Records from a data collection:
*** Block opens ***

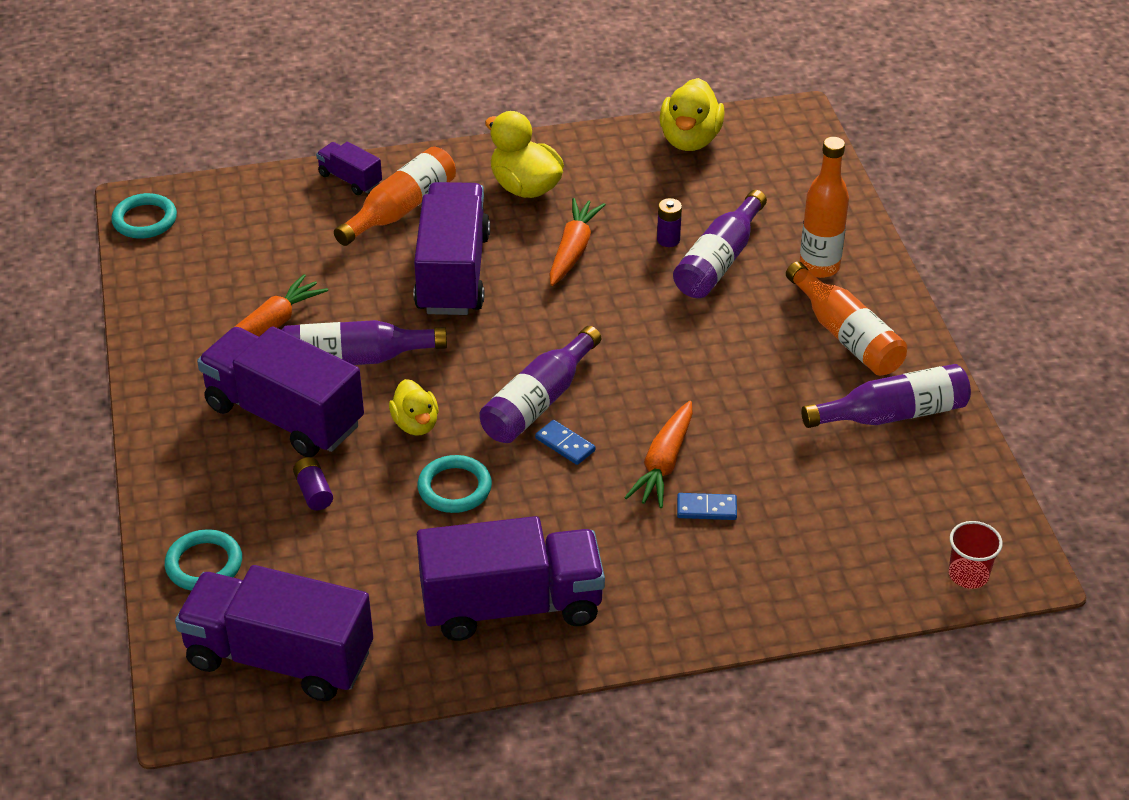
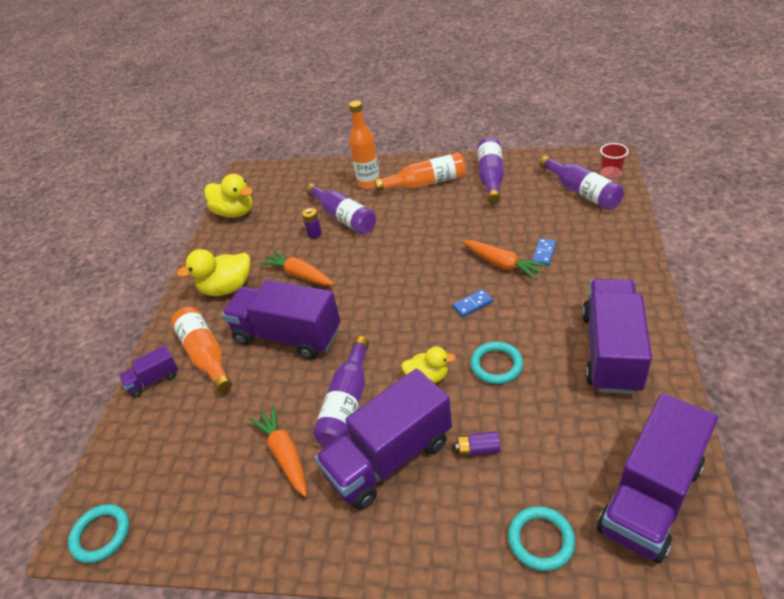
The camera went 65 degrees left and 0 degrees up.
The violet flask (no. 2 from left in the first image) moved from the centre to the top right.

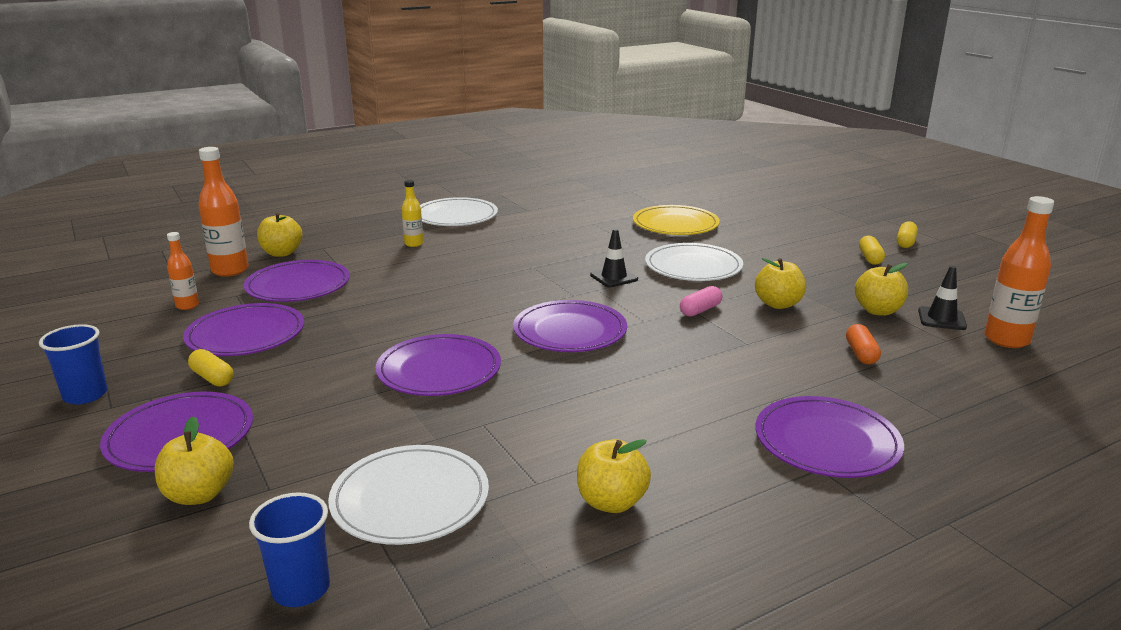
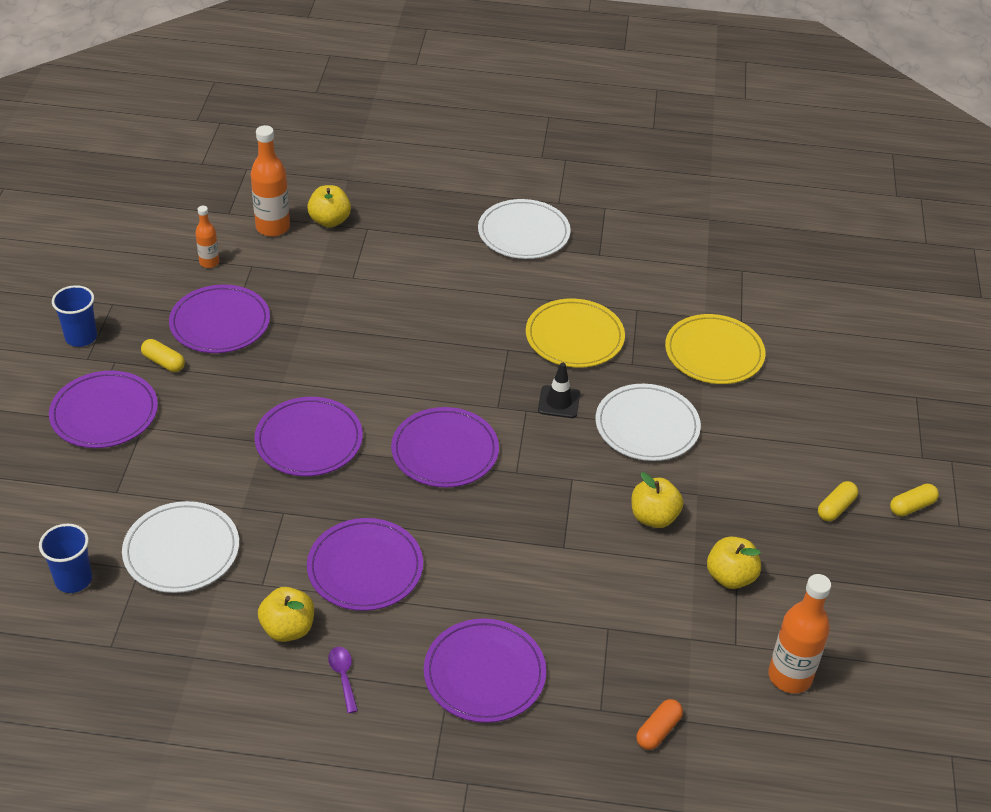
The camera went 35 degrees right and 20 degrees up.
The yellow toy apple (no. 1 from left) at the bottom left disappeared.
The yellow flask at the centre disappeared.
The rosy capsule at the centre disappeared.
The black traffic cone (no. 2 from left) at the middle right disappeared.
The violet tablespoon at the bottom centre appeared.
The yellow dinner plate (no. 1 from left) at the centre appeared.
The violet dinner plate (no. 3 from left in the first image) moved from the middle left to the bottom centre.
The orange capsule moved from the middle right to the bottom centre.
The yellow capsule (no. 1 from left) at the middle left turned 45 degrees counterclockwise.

*** Block closes ***

* [EXERCISE BRIEF] Reproduce word for word the lines from the line with "The violet flask" to the end of the entries above, both included, but leave the pictures out.

* [EXPECTED OUTPUT]
The violet flask (no. 2 from left in the first image) moved from the centre to the top right.

The camera went 35 degrees right and 20 degrees up.
The yellow toy apple (no. 1 from left) at the bottom left disappeared.
The yellow flask at the centre disappeared.
The rosy capsule at the centre disappeared.
The black traffic cone (no. 2 from left) at the middle right disappeared.
The violet tablespoon at the bottom centre appeared.
The yellow dinner plate (no. 1 from left) at the centre appeared.
The violet dinner plate (no. 3 from left in the first image) moved from the middle left to the bottom centre.
The orange capsule moved from the middle right to the bottom centre.
The yellow capsule (no. 1 from left) at the middle left turned 45 degrees counterclockwise.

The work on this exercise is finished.